■ Work instruction ■
For every entry below, give it back exactly and leave out any image.

■ Records for processing ■

-- -- --

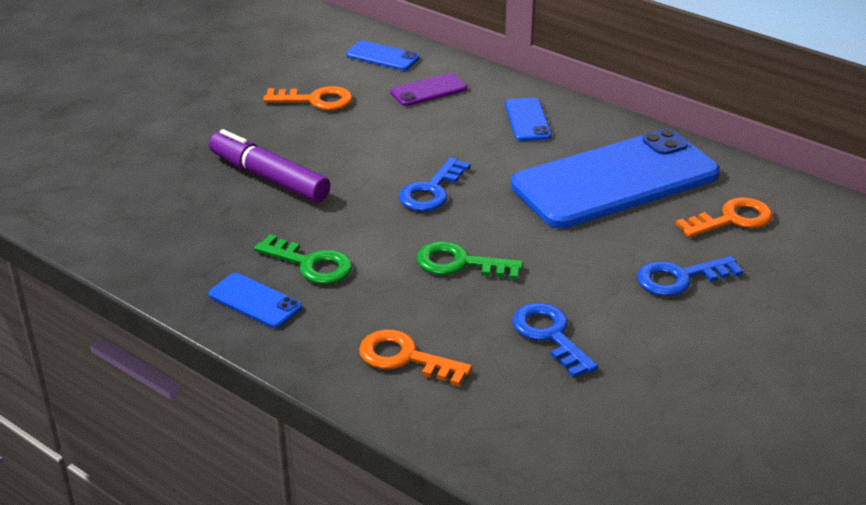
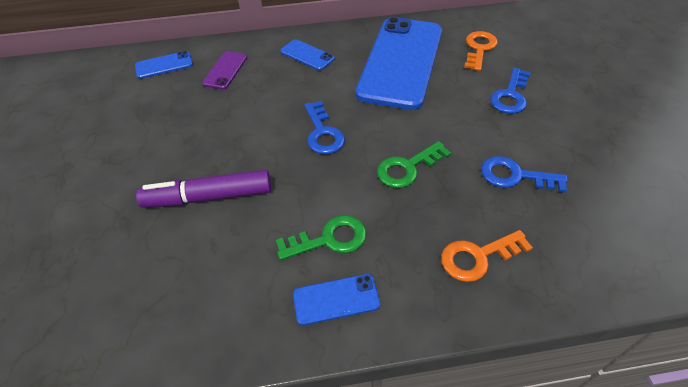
camera: 45 degrees left, 15 degrees up
(316, 100) = (161, 120): orange key -> none

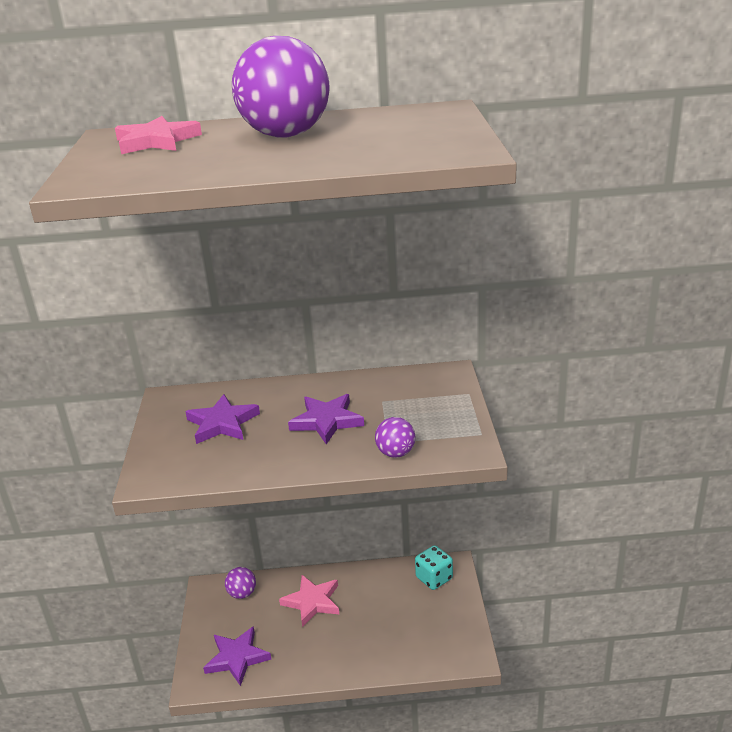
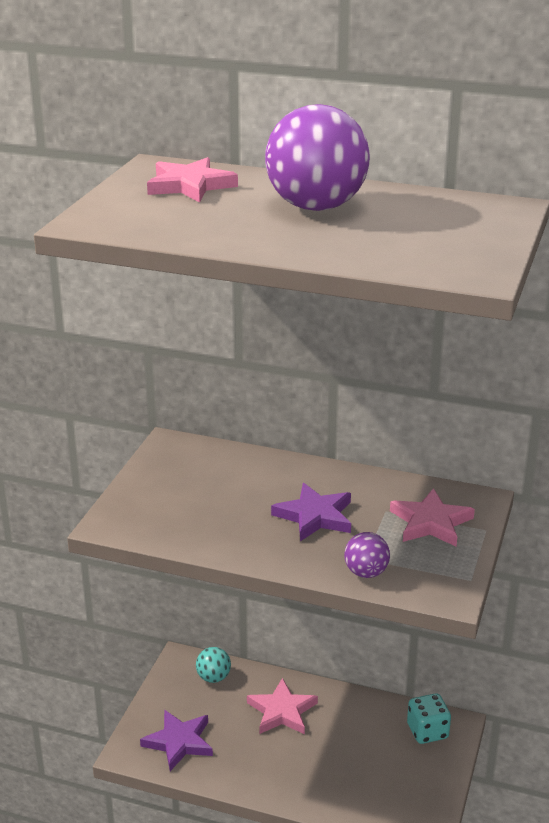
camera: 20 degrees right, 0 degrees up
(222, 423) = (209, 487): purple star -> none
(242, 593) = (213, 677): purple ball -> turquoise ball
(423, 400) = (431, 522): none -> pink star

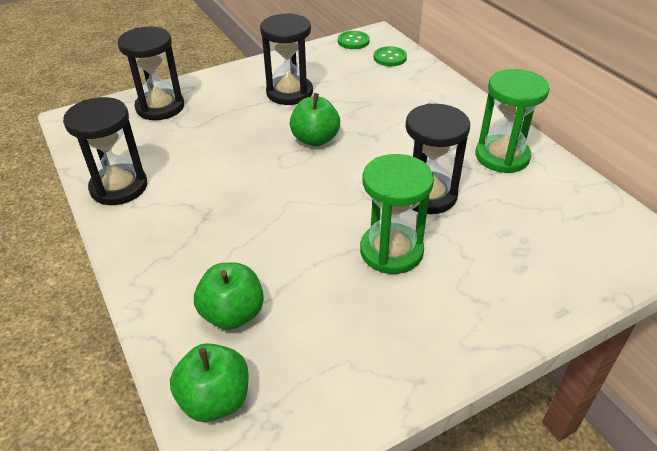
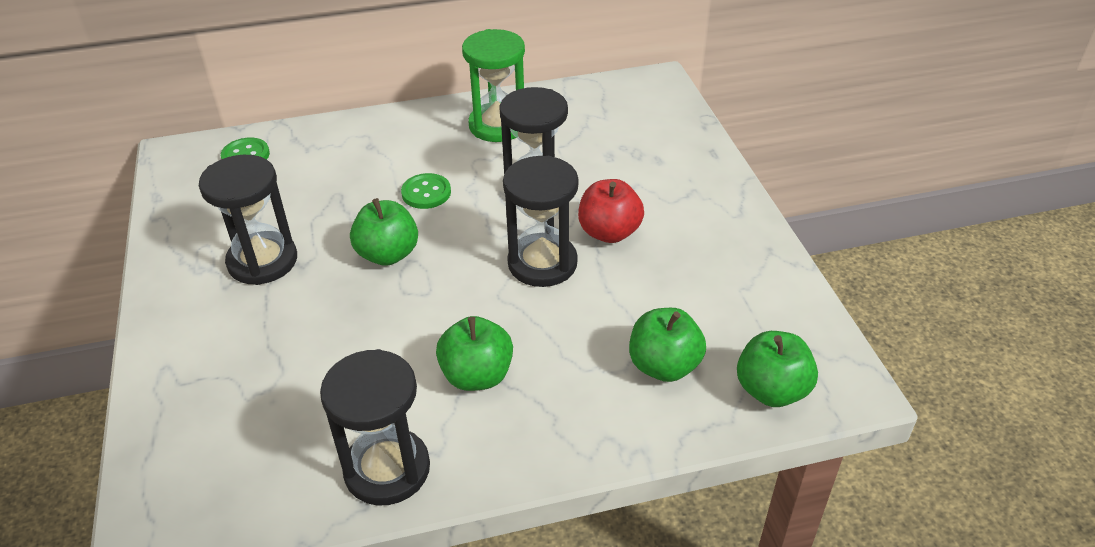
camera: 75 degrees left, 0 degrees up
(160, 107) = (199, 411): black hourglass -> black hourglass (542, 263)
(204, 208) = (477, 375): none -> green apple
(353, 41) = (174, 178): green button -> green button (426, 193)
(391, 251) = (609, 232): green hourglass -> red apple

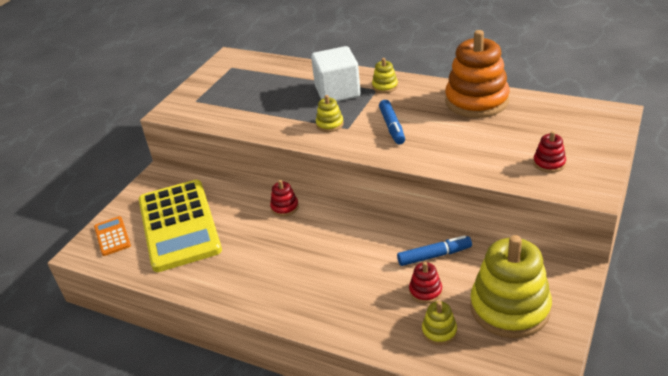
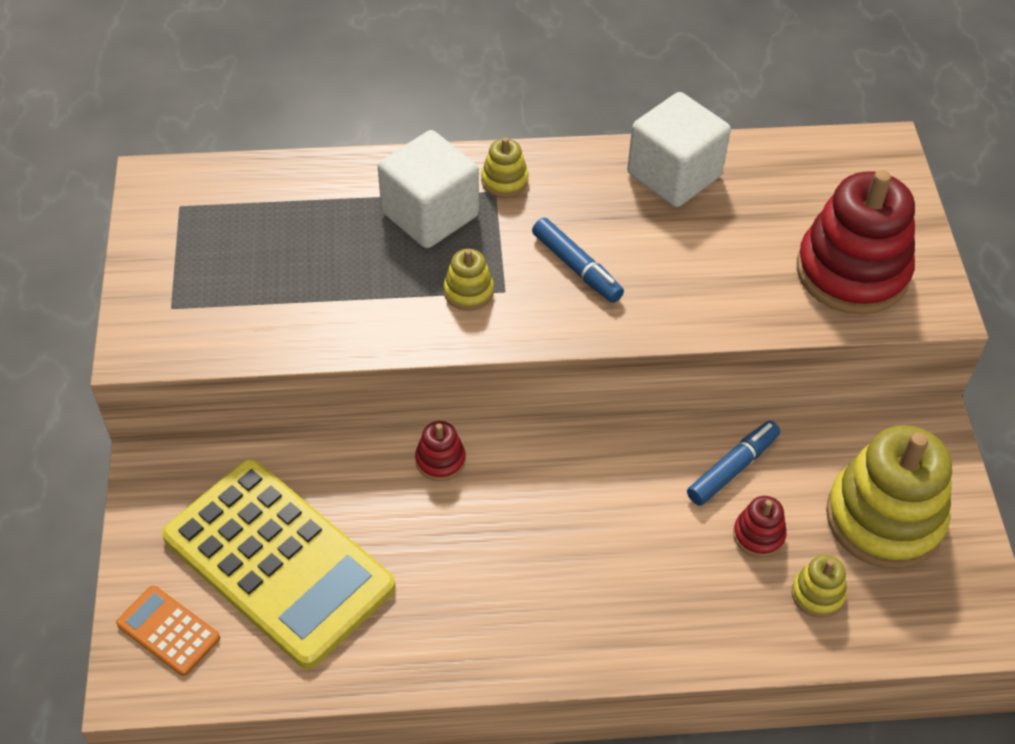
camera: 35 degrees left, 15 degrees up
(476, 101) = (674, 175): orange stacking toy -> white cube
(549, 163) = (852, 272): red stacking toy -> red stacking toy, size x2.29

-- -- --

■ Written response ■
camera: 45 degrees left, 15 degrees up
(316, 100) = (161, 120): orange key -> none

camera: 20 degrees right, 0 degrees up
(222, 423) = (209, 487): purple star -> none
(242, 593) = (213, 677): purple ball -> turquoise ball
(423, 400) = (431, 522): none -> pink star

camera: 75 degrees left, 0 degrees up
(160, 107) = (199, 411): black hourglass -> black hourglass (542, 263)
(204, 208) = (477, 375): none -> green apple
(353, 41) = (174, 178): green button -> green button (426, 193)
(391, 251) = (609, 232): green hourglass -> red apple

camera: 35 degrees left, 15 degrees up
(476, 101) = (674, 175): orange stacking toy -> white cube
(549, 163) = (852, 272): red stacking toy -> red stacking toy, size x2.29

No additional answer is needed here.